RECORDS FOR PROCESSING:
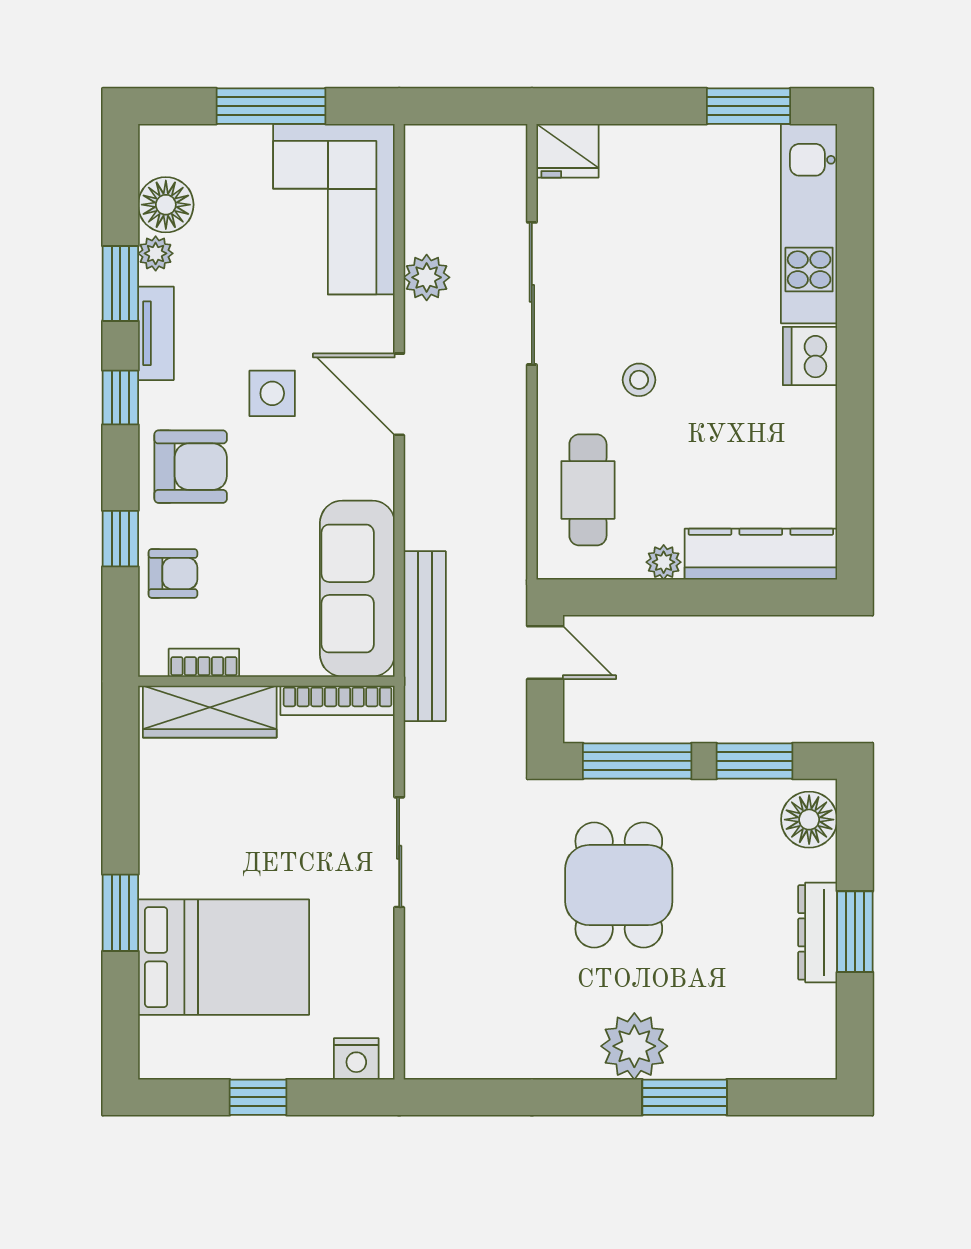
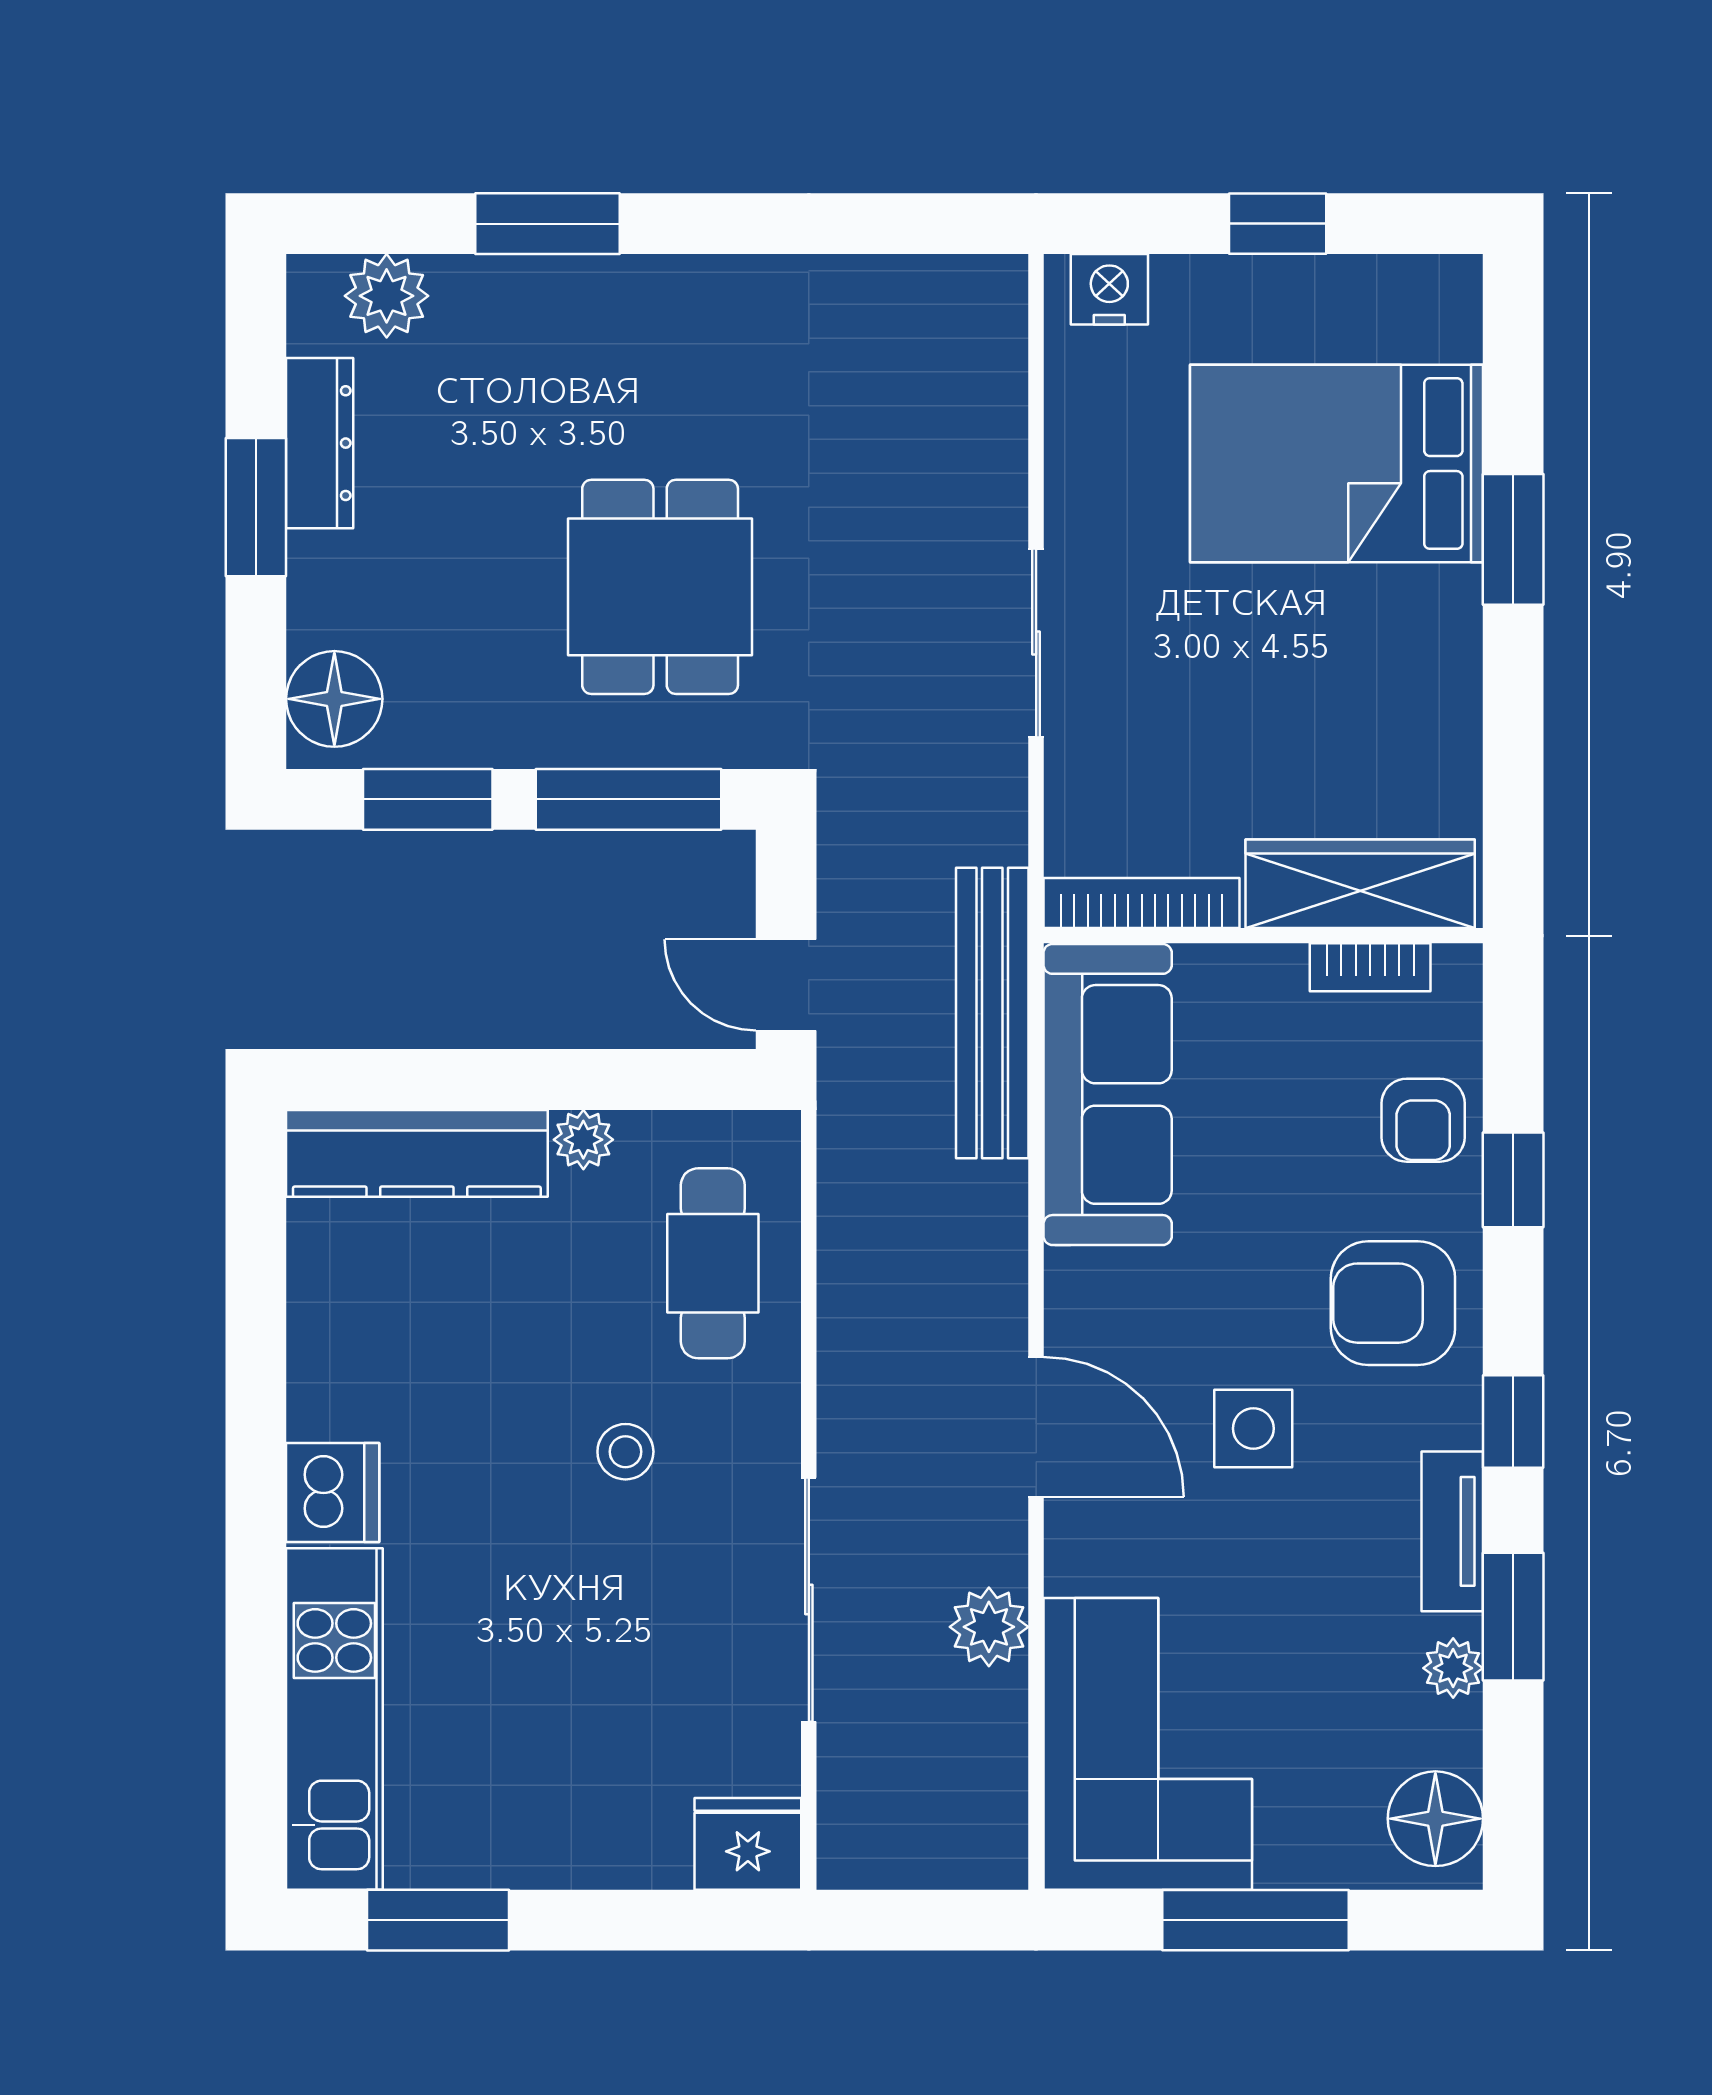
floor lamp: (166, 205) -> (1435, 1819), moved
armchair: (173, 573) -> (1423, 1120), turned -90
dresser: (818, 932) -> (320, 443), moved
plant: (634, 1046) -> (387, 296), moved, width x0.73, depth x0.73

* * *

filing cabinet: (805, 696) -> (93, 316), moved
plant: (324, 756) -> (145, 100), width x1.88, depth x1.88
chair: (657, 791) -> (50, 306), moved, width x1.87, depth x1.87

==

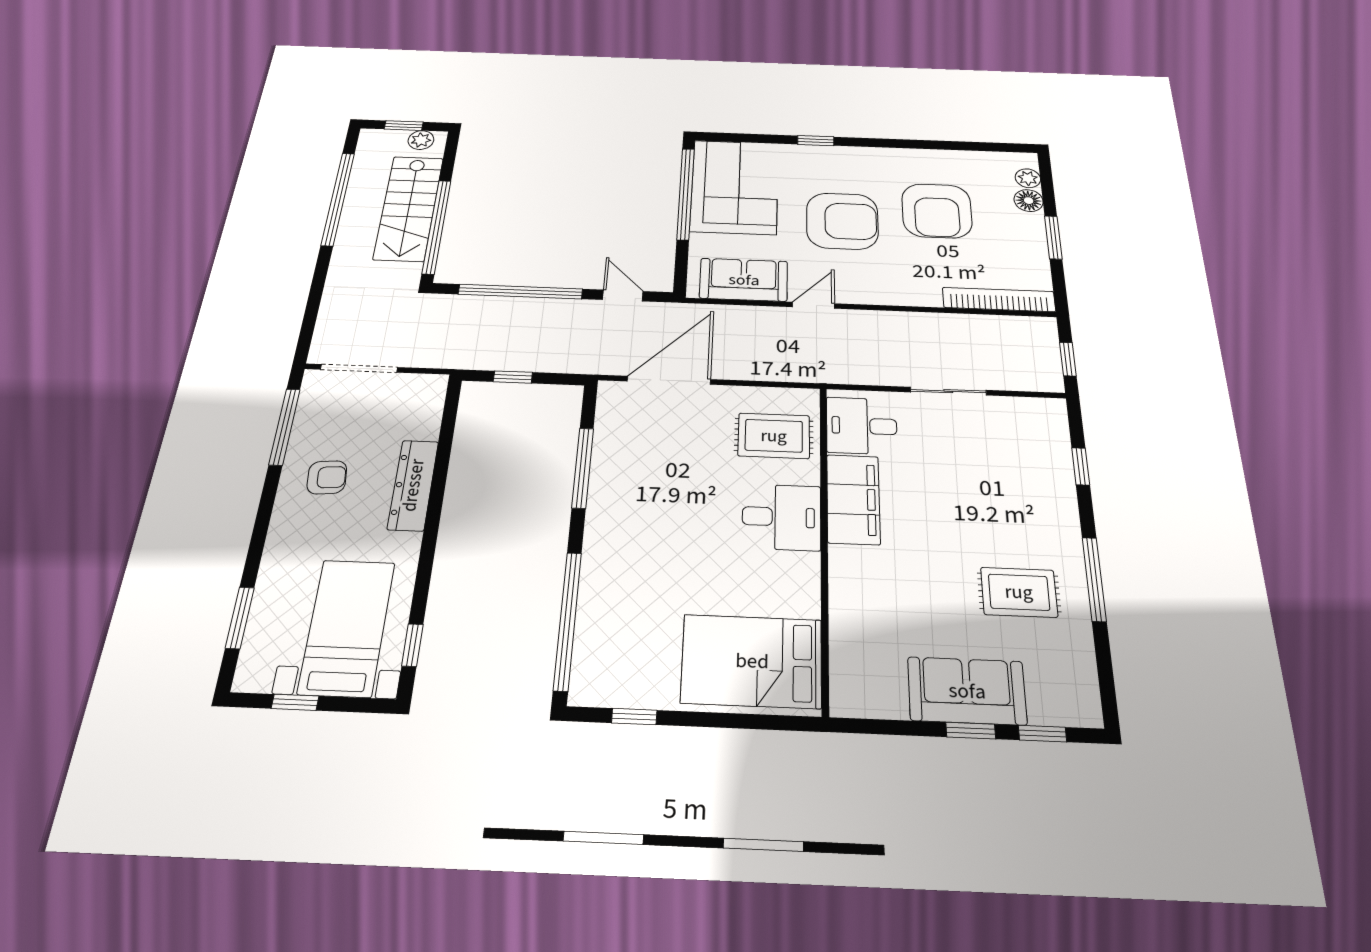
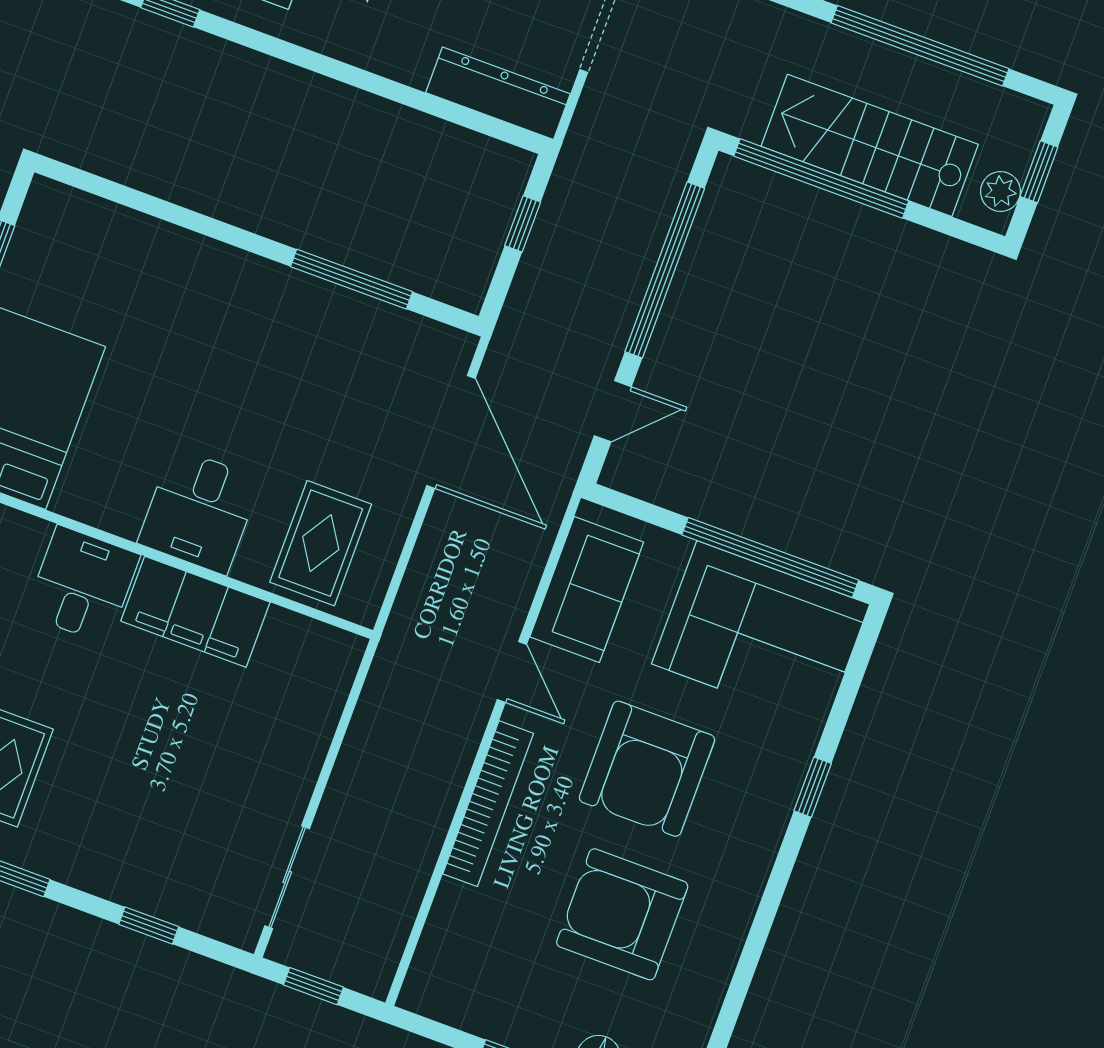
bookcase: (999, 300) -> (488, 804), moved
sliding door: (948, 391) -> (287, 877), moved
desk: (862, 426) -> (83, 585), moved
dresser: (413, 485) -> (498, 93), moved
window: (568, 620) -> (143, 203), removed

EXERCISE DETAILS:
Supply only the number of lines above in which "plant" occurs.

EXERCISE OUTPUT:
2